After finding the line containing "none -> orange brick A5:F5 level 1" below, please output that line and each following one through the line containing "none -> orange brick F2:F3 level 1", exactly as written.
------
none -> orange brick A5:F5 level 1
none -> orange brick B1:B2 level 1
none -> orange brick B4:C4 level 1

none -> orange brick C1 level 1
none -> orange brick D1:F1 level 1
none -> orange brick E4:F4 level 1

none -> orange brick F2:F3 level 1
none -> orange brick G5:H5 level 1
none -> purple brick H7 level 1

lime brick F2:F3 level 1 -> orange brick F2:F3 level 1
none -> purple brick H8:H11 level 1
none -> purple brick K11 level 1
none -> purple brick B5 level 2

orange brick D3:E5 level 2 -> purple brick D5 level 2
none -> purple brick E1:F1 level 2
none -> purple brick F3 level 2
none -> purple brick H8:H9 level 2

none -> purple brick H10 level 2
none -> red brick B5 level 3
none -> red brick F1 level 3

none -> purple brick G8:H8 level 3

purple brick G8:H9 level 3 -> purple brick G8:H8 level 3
------
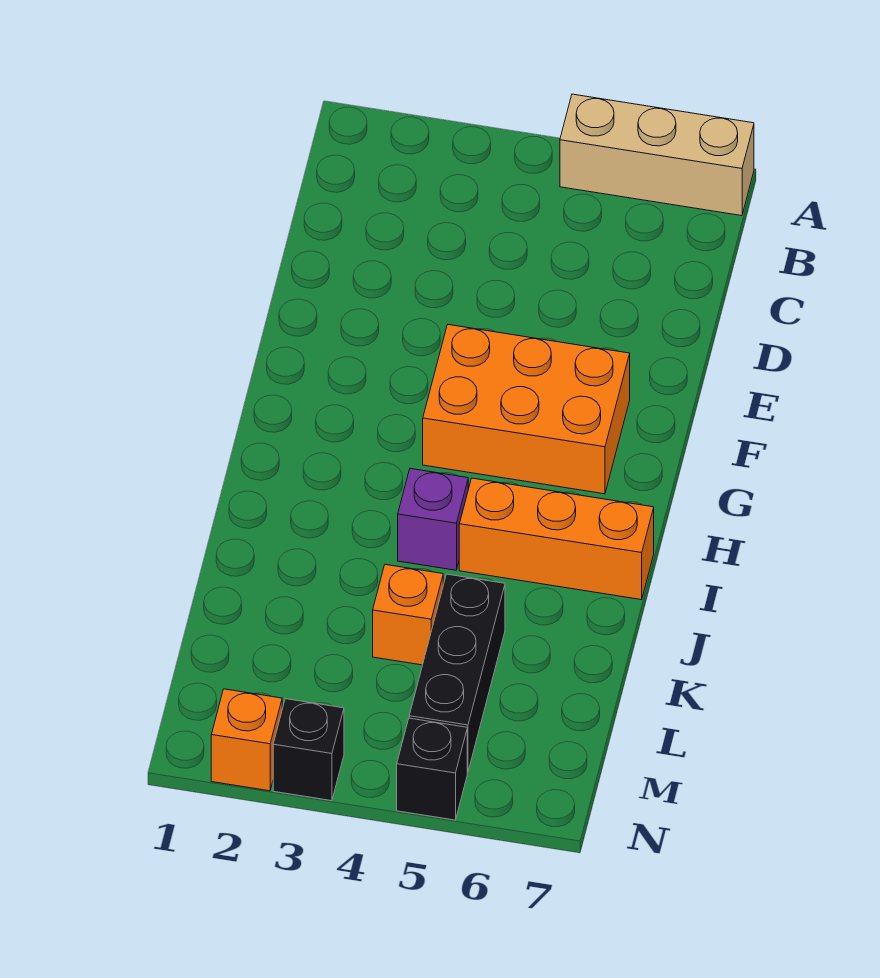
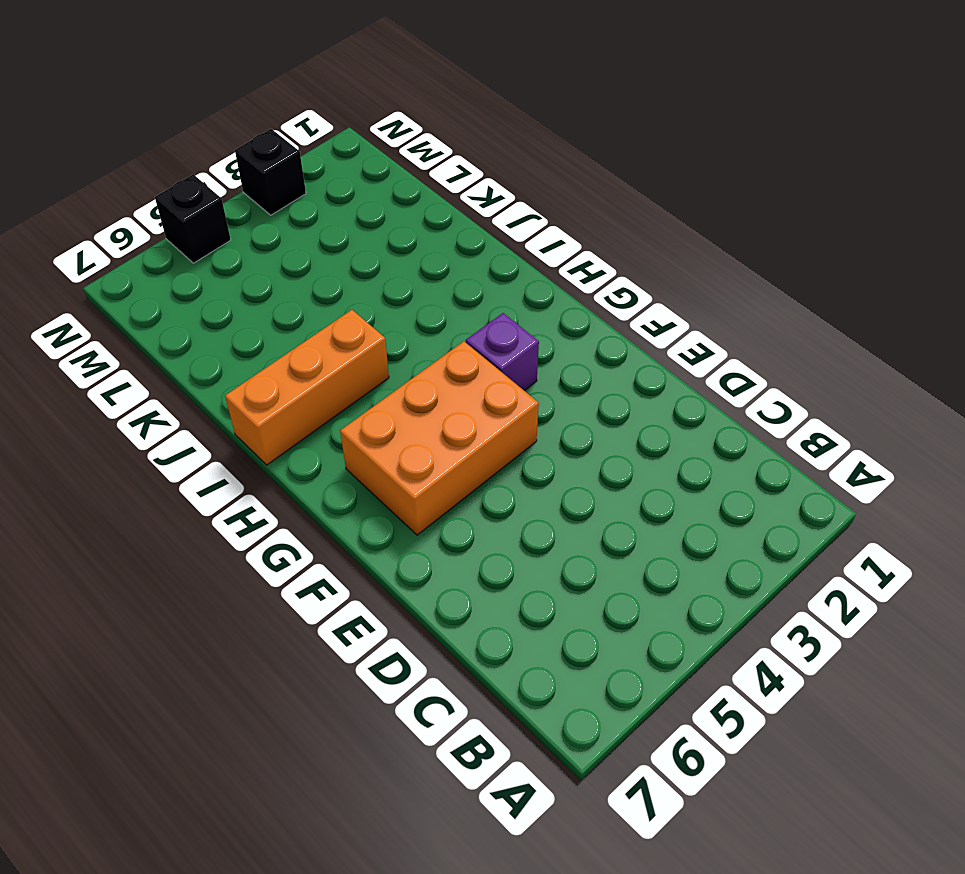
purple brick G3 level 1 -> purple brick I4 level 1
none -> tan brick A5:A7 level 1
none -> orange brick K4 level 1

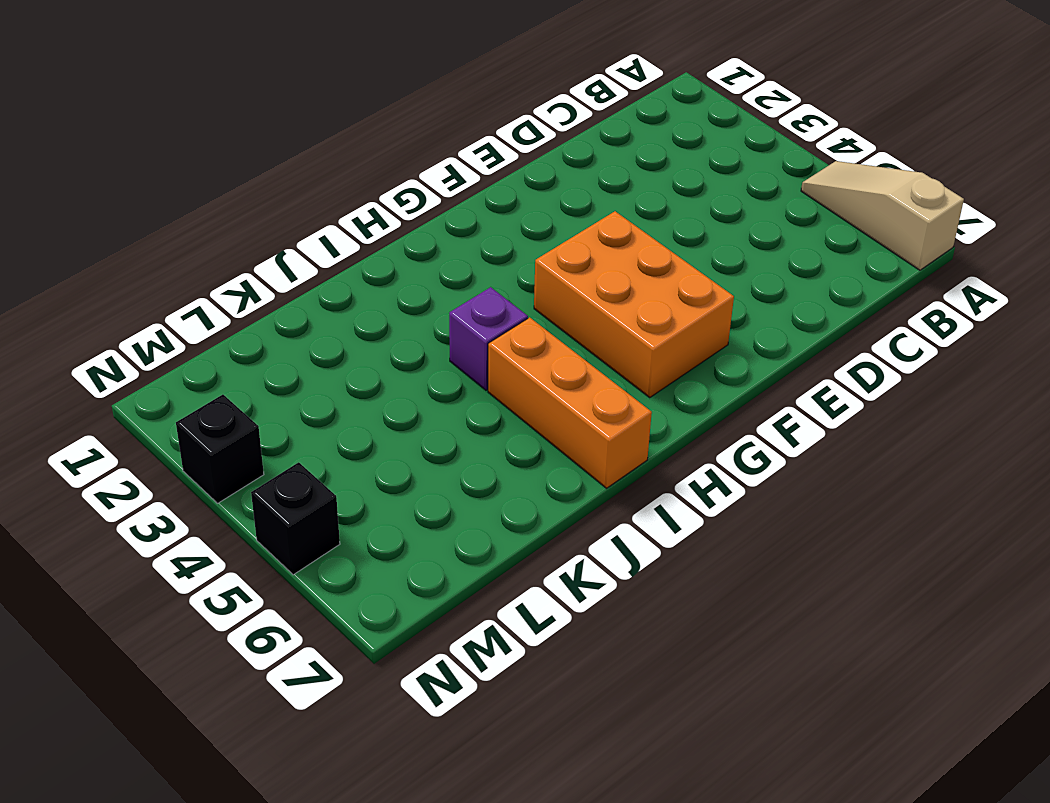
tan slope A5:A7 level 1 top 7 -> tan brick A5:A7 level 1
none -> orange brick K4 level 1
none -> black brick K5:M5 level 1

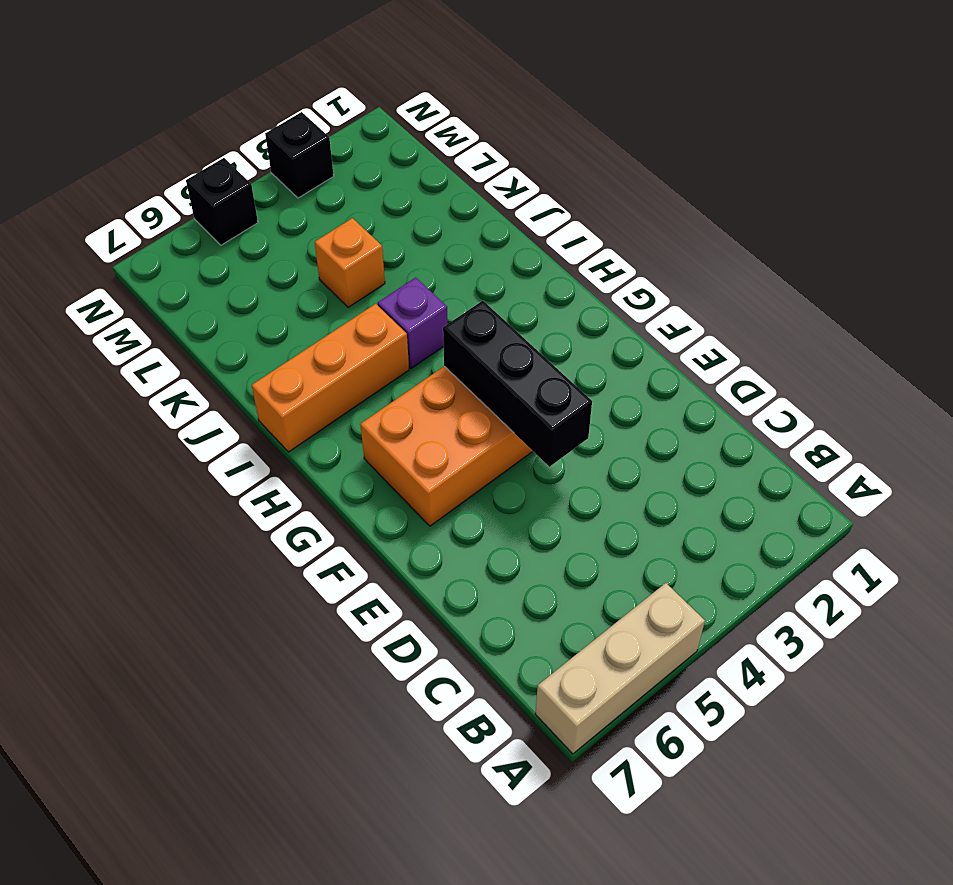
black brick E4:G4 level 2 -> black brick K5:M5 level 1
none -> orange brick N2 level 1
------
### Task result:
none -> orange brick A5:F5 level 1
none -> orange brick B1:B2 level 1
none -> orange brick B4:C4 level 1

none -> orange brick C1 level 1
none -> orange brick D1:F1 level 1
none -> orange brick E4:F4 level 1

none -> orange brick F2:F3 level 1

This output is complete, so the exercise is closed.